▶ Available data:
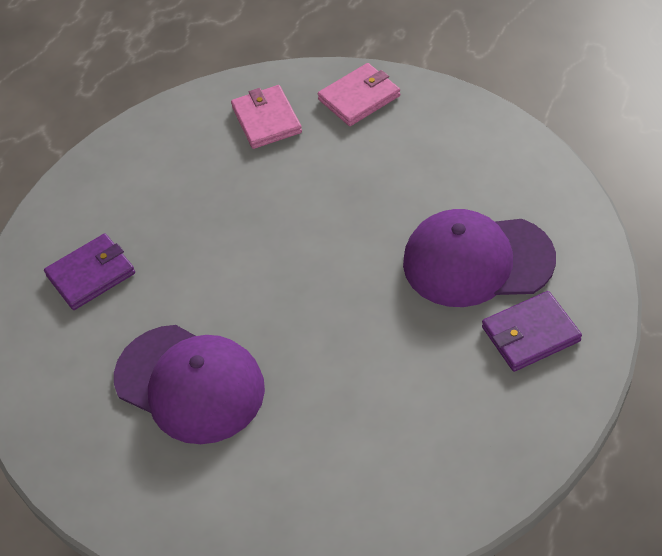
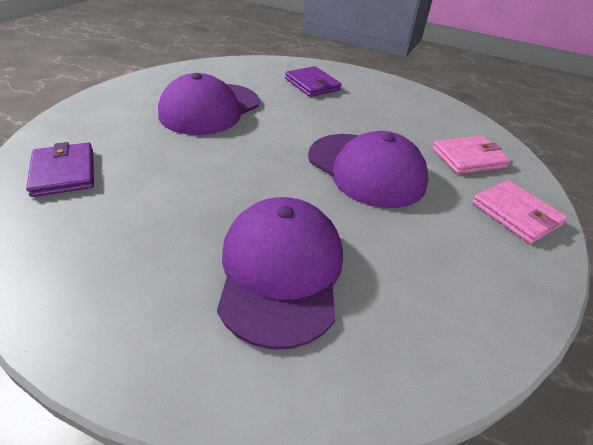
camera: 85 degrees right, 10 degrees down
(308, 207) = (366, 169): none -> purple cap
(530, 334) = (163, 300): purple wallet -> purple wallet (64, 172)

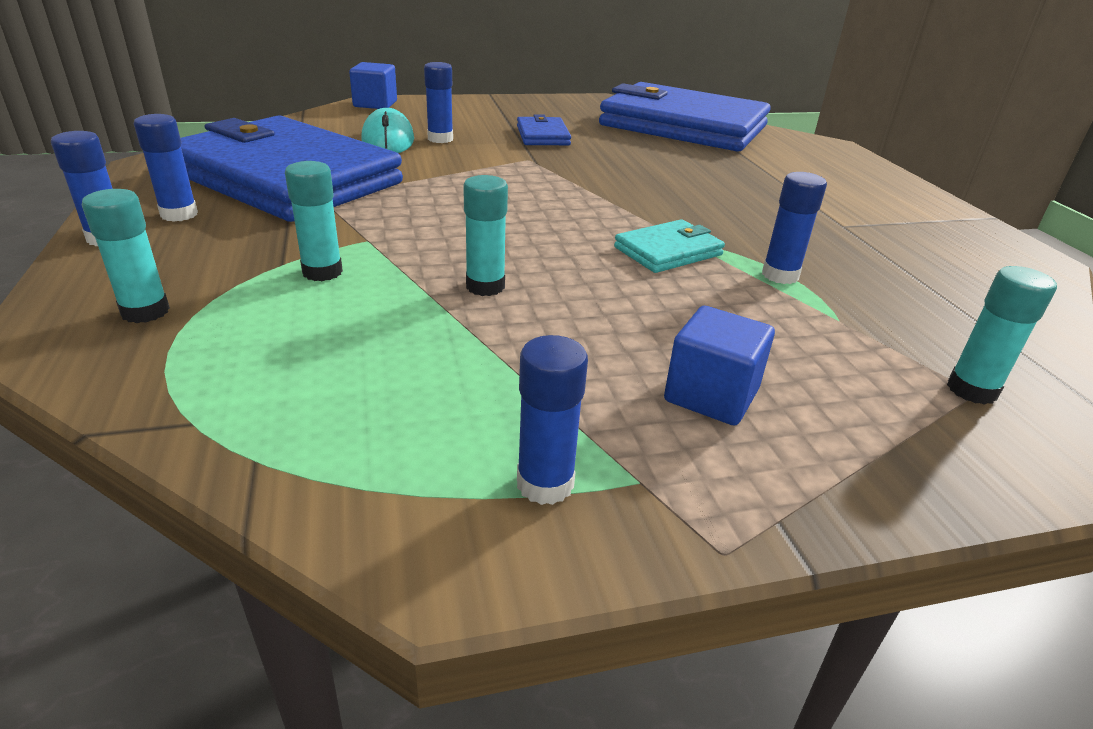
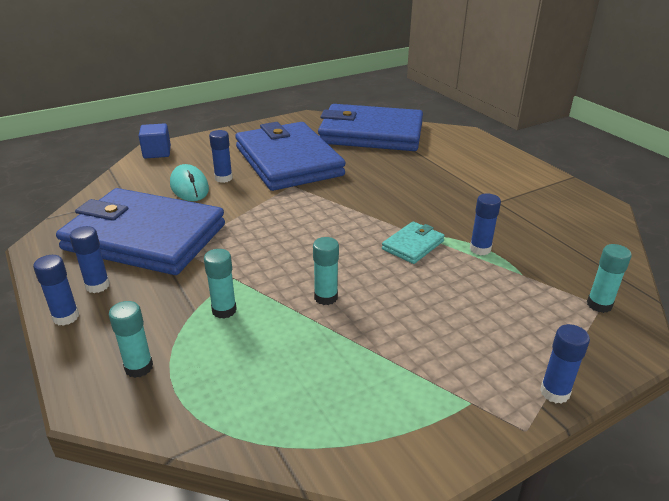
camera: 15 degrees left, 0 degrees up
(542, 135) = (288, 161): blue wallet -> blue wallet, size x2.46
(545, 484) = (428, 417): blue glue stick -> blue glue stick (554, 392)
(711, 395) = (481, 341): blue cube -> none

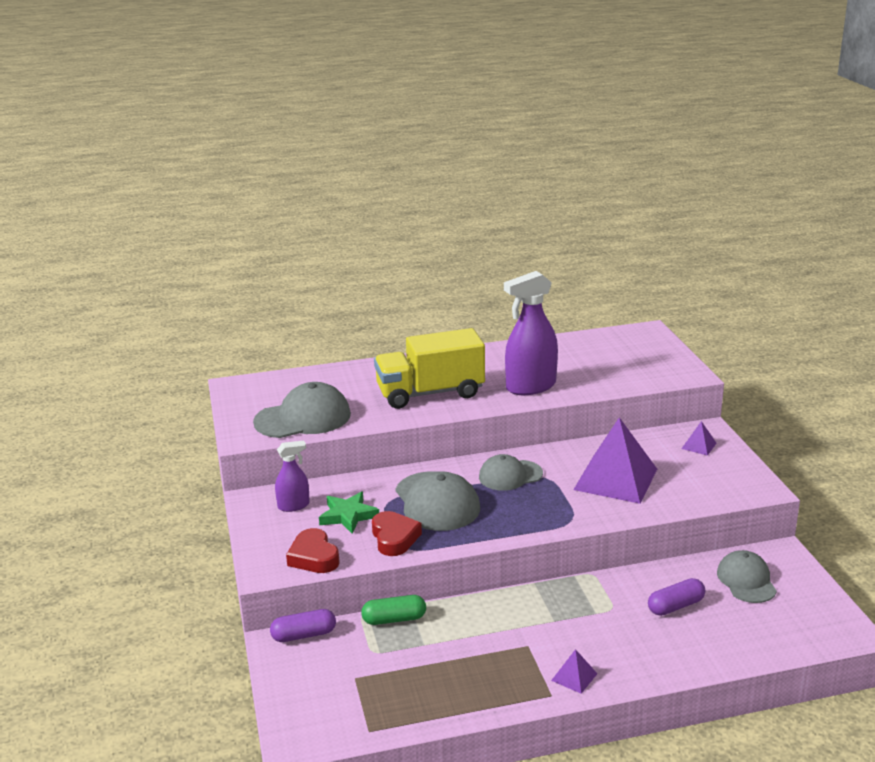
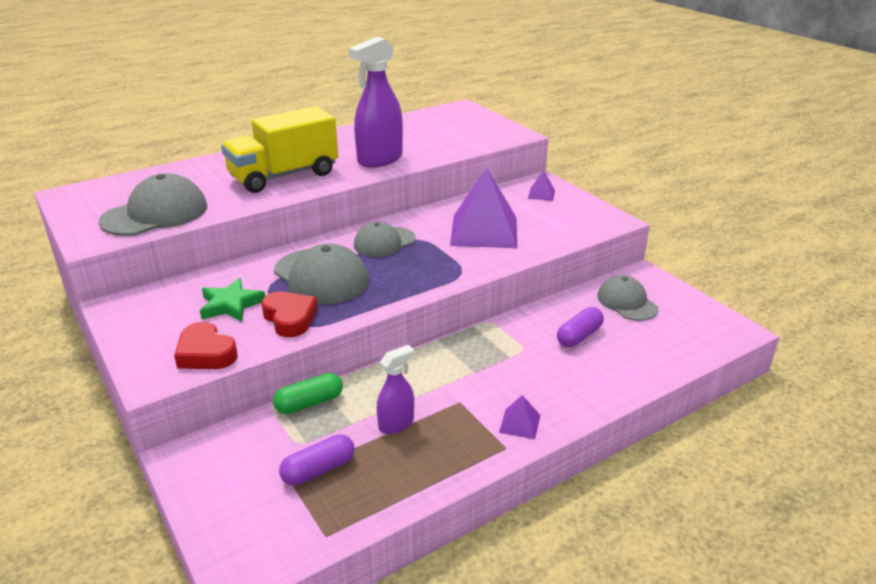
camera: 20 degrees left, 5 degrees up
(294, 506) = (165, 304): purple spray bottle -> purple spray bottle (396, 424)
(304, 635) = (212, 441): purple capsule -> purple capsule (318, 470)

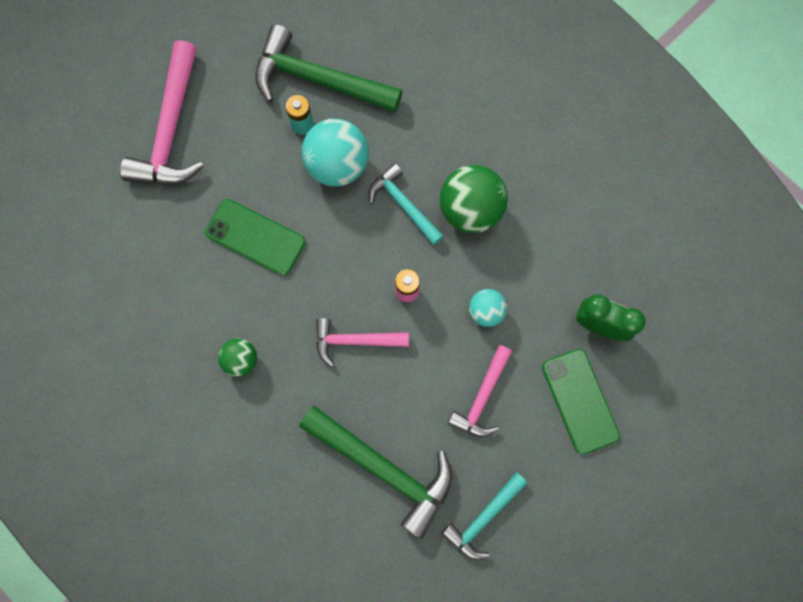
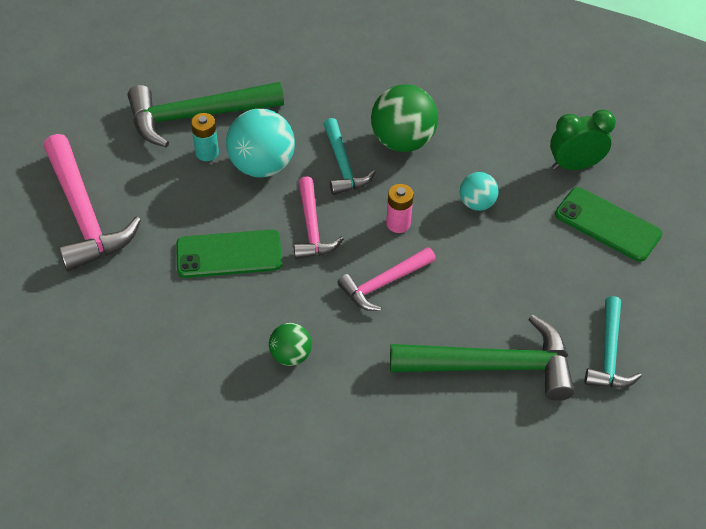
camera: 35 degrees left, 25 degrees down
(403, 204) = (343, 165): turquoise hammer -> turquoise hammer turned 120 degrees counterclockwise
(482, 397) = (528, 265): pink hammer -> pink hammer (312, 228)

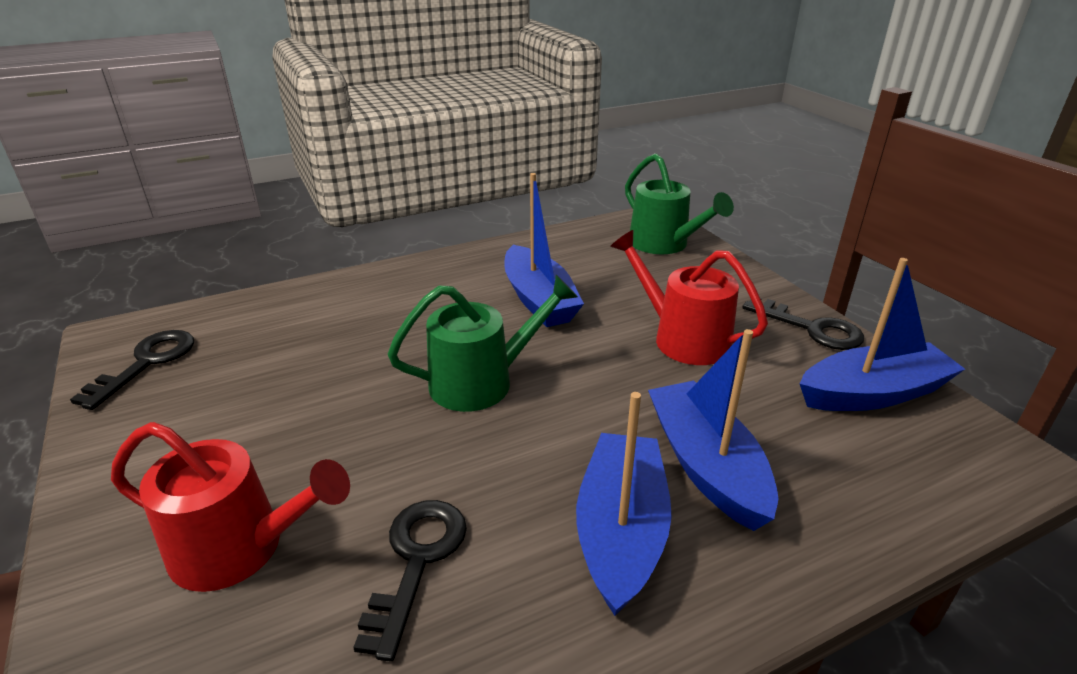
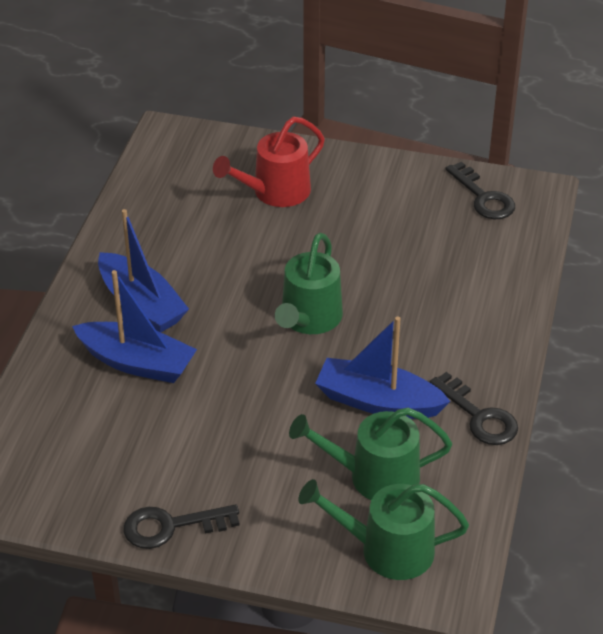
camera: 130 degrees right, 10 degrees up
(417, 560) = (205, 237): black key -> black key (479, 416)
(614, 271) = (374, 476): none -> green watering can
(683, 338) = (243, 443): red watering can -> none
(872, 393) = (87, 487): blue boat -> none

▶ Your goal:
Retype the records above line for line and exactly, omitting their pictures.

▶ Answer box:
camera: 85 degrees right, 10 degrees down
(308, 207) = (366, 169): none -> purple cap
(530, 334) = (163, 300): purple wallet -> purple wallet (64, 172)

camera: 15 degrees left, 0 degrees up
(542, 135) = (288, 161): blue wallet -> blue wallet, size x2.46
(545, 484) = (428, 417): blue glue stick -> blue glue stick (554, 392)
(711, 395) = (481, 341): blue cube -> none

camera: 20 degrees left, 5 degrees up
(294, 506) = (165, 304): purple spray bottle -> purple spray bottle (396, 424)
(304, 635) = (212, 441): purple capsule -> purple capsule (318, 470)

camera: 35 degrees left, 25 degrees down
(403, 204) = (343, 165): turquoise hammer -> turquoise hammer turned 120 degrees counterclockwise
(482, 397) = (528, 265): pink hammer -> pink hammer (312, 228)

camera: 130 degrees right, 10 degrees up
(417, 560) = (205, 237): black key -> black key (479, 416)
(614, 271) = (374, 476): none -> green watering can
(683, 338) = (243, 443): red watering can -> none
(872, 393) = (87, 487): blue boat -> none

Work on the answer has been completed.